WHAT NEEDS TO BE DONE: Copy verbatim the block of lines in the entries below whose first line contains "red brick D7:D8" and whose last line contains "red plate J4 level 1 -> red plate G3 level 1". Leave out all other lines.

Data records:
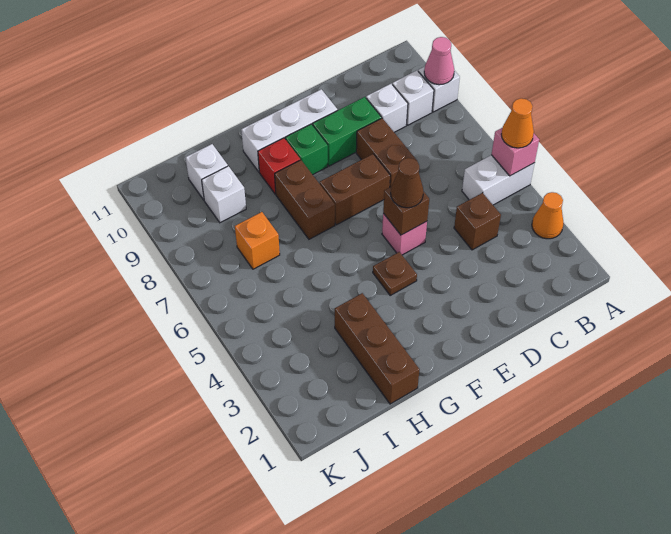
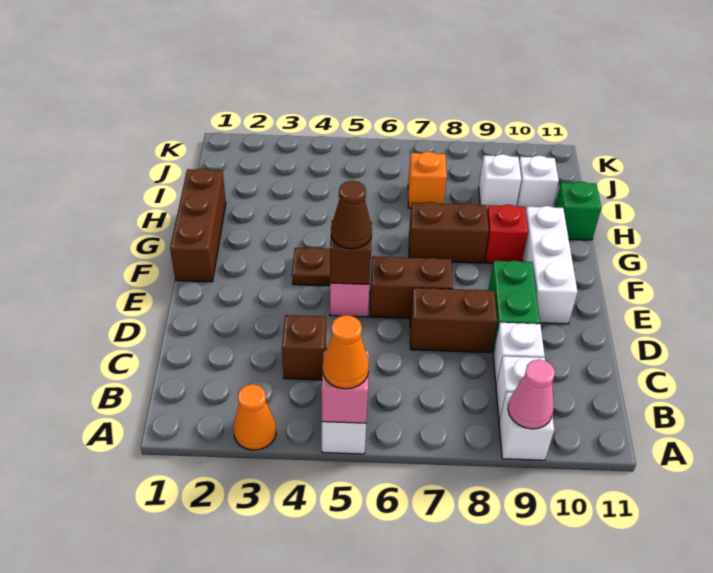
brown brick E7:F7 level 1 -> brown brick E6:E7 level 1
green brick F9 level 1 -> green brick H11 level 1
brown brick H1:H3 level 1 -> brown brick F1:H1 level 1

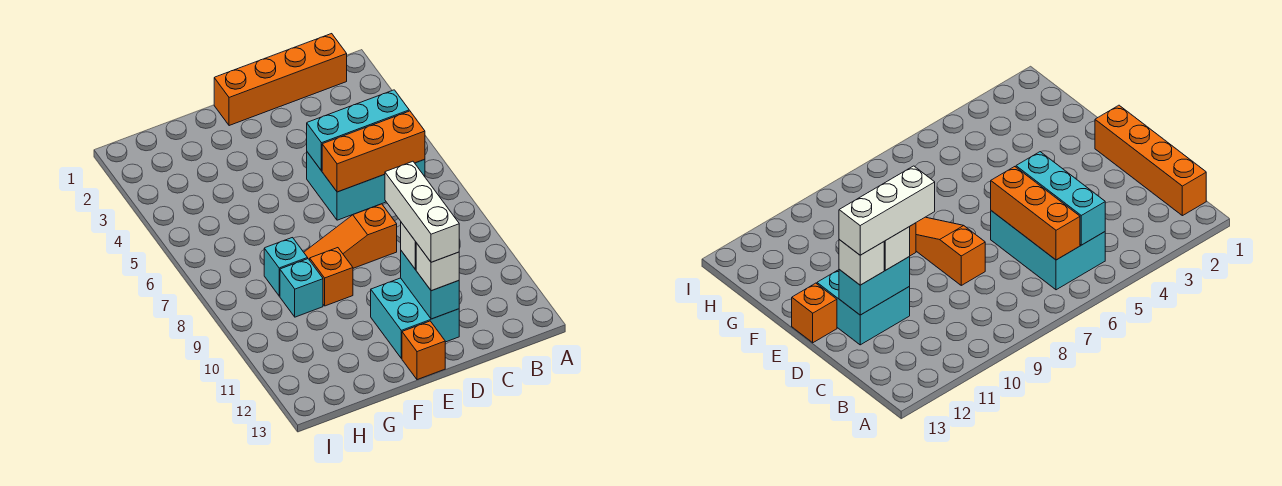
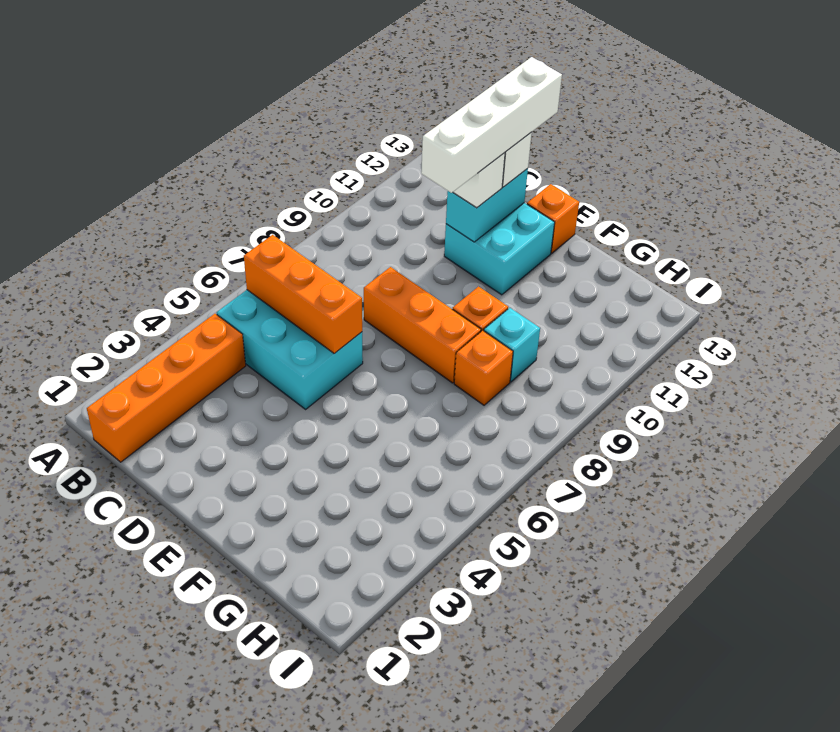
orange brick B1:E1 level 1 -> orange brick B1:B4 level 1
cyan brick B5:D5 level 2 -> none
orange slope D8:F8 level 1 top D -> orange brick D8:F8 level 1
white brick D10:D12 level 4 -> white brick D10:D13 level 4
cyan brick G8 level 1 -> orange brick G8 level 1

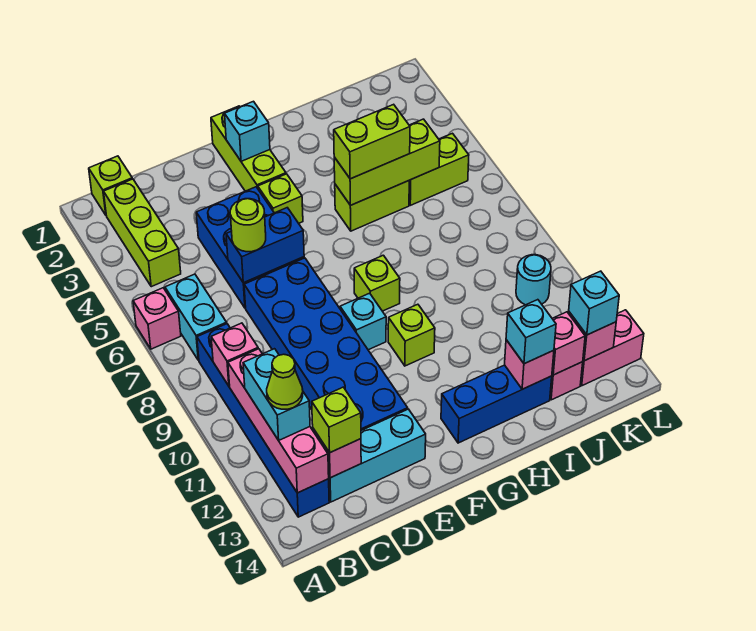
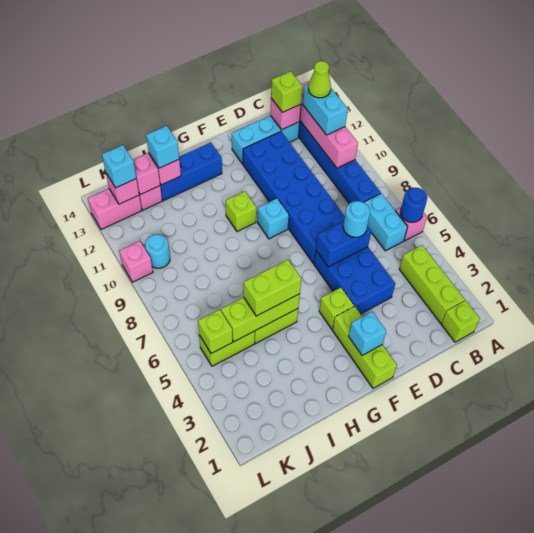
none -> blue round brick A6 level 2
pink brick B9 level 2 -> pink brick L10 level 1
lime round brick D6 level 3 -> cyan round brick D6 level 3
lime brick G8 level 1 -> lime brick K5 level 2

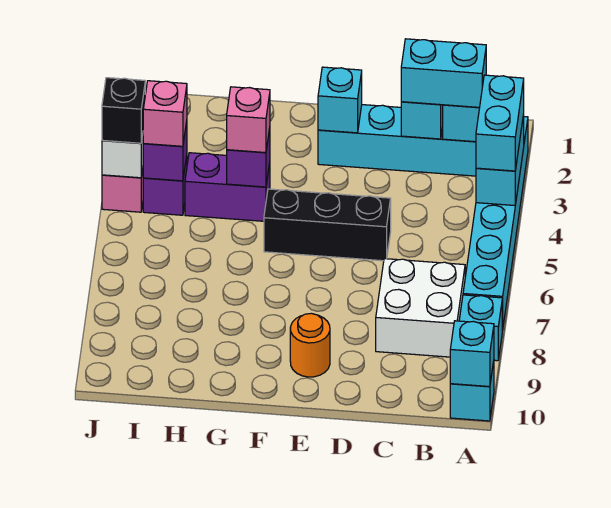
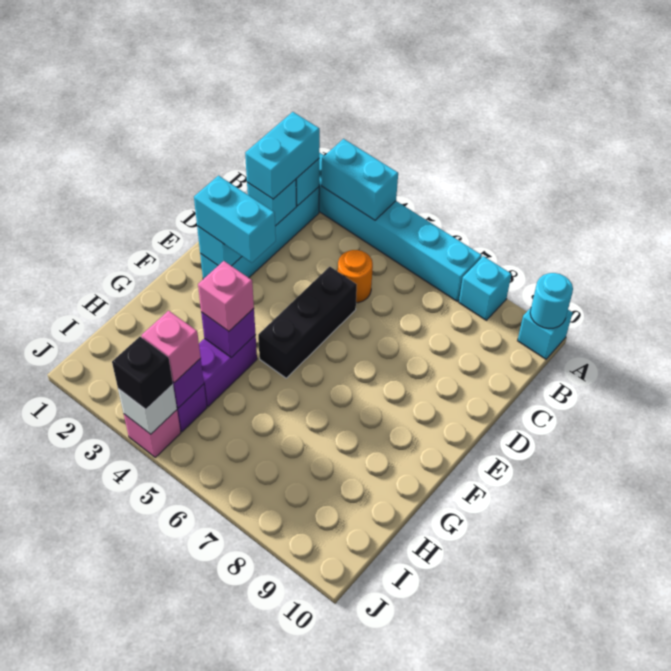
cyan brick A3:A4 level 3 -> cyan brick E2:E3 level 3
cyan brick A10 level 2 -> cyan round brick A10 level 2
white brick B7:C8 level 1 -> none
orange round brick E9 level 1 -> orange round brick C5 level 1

* * *

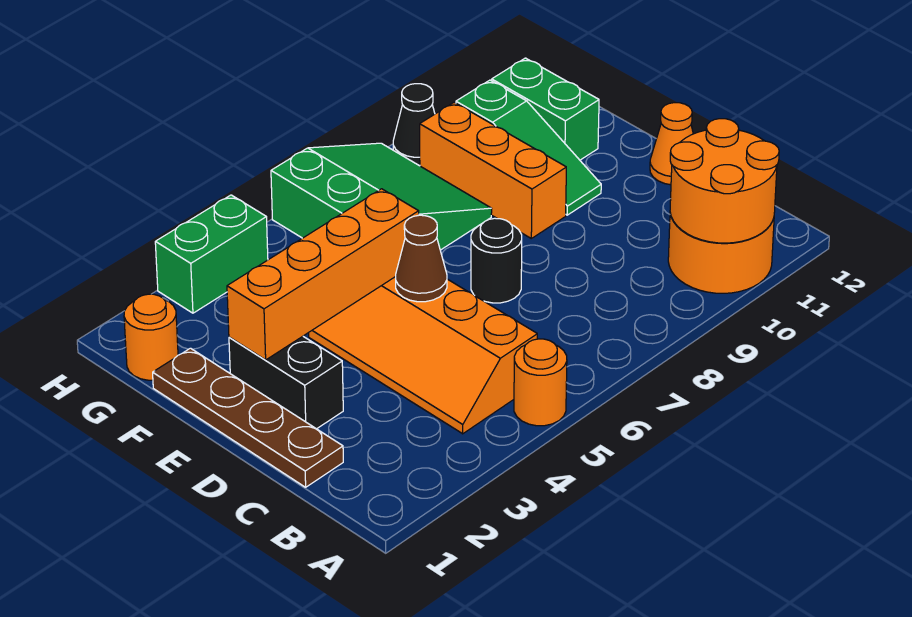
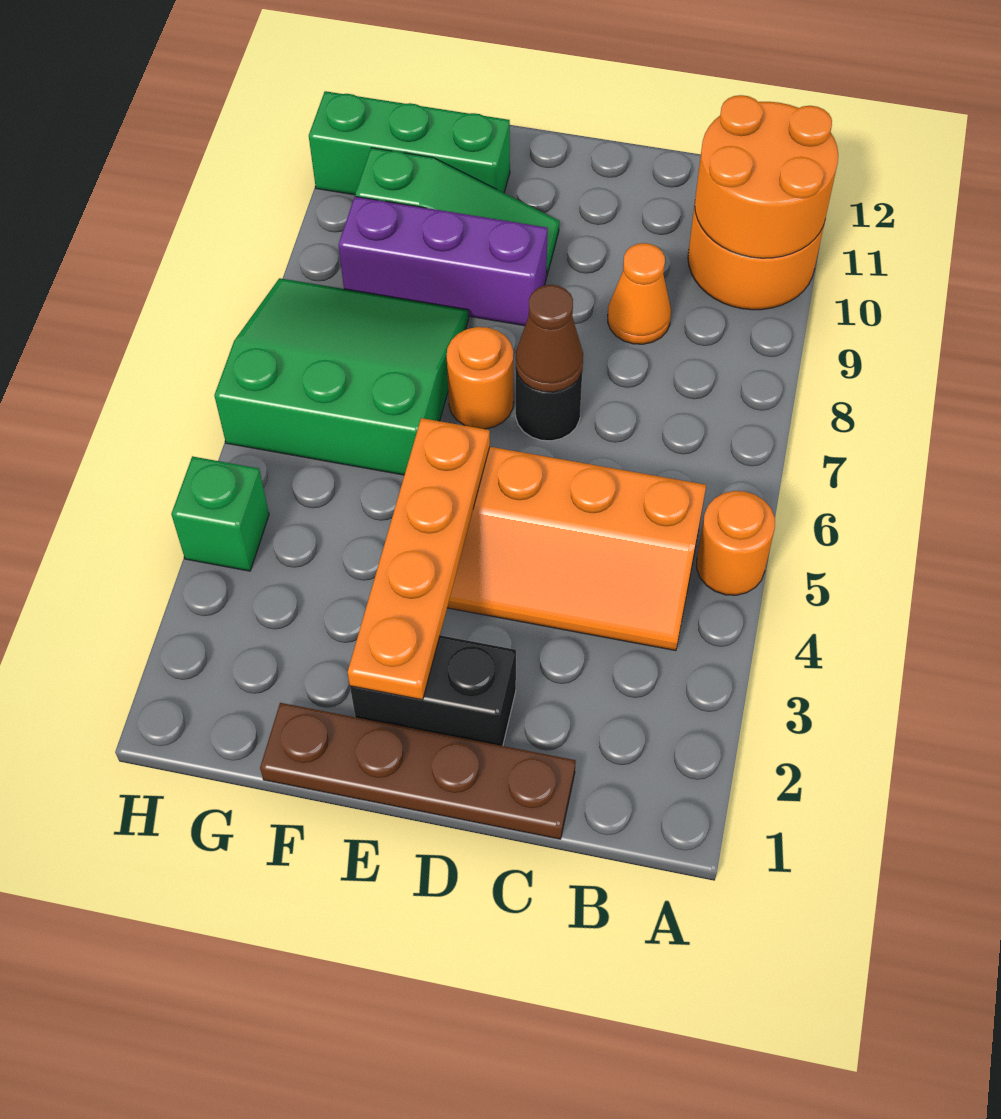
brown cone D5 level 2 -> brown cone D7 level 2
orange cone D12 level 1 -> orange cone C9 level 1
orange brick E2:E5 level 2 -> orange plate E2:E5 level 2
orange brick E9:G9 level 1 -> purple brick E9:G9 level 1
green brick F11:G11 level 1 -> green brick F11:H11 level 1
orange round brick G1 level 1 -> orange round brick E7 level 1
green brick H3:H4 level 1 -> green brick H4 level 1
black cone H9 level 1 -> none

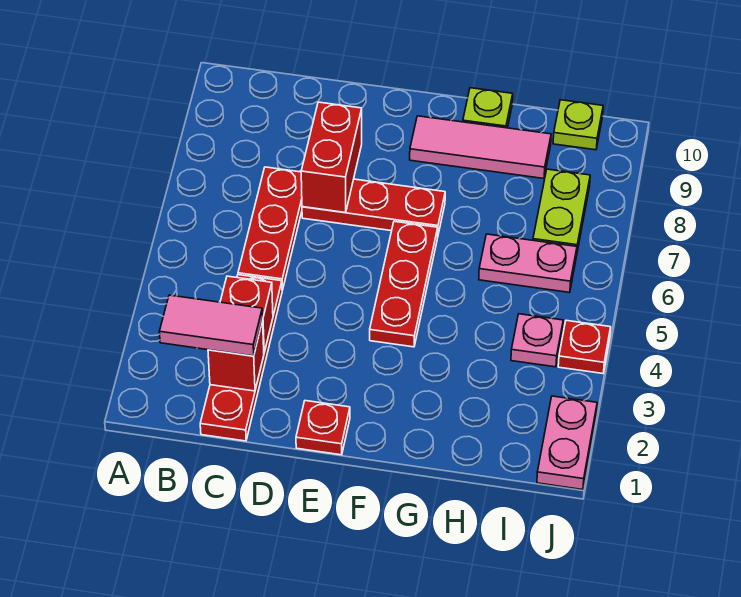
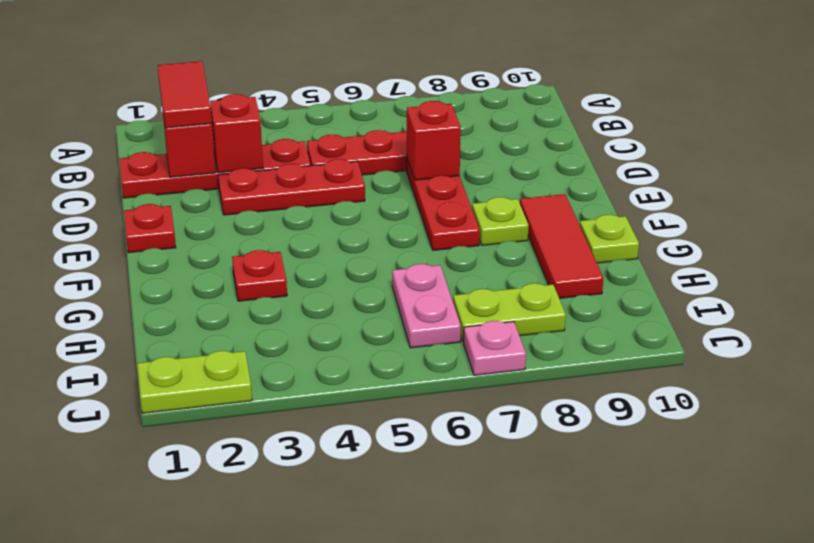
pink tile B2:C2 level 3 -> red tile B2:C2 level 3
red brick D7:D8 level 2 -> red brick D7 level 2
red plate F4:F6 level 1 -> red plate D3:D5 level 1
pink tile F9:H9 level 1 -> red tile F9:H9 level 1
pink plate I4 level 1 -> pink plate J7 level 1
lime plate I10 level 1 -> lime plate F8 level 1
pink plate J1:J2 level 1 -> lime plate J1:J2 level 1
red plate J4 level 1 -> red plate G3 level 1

EXERCISE RESPONSE:
red brick D7:D8 level 2 -> red brick D7 level 2
red plate F4:F6 level 1 -> red plate D3:D5 level 1
pink tile F9:H9 level 1 -> red tile F9:H9 level 1
pink plate I4 level 1 -> pink plate J7 level 1
lime plate I10 level 1 -> lime plate F8 level 1
pink plate J1:J2 level 1 -> lime plate J1:J2 level 1
red plate J4 level 1 -> red plate G3 level 1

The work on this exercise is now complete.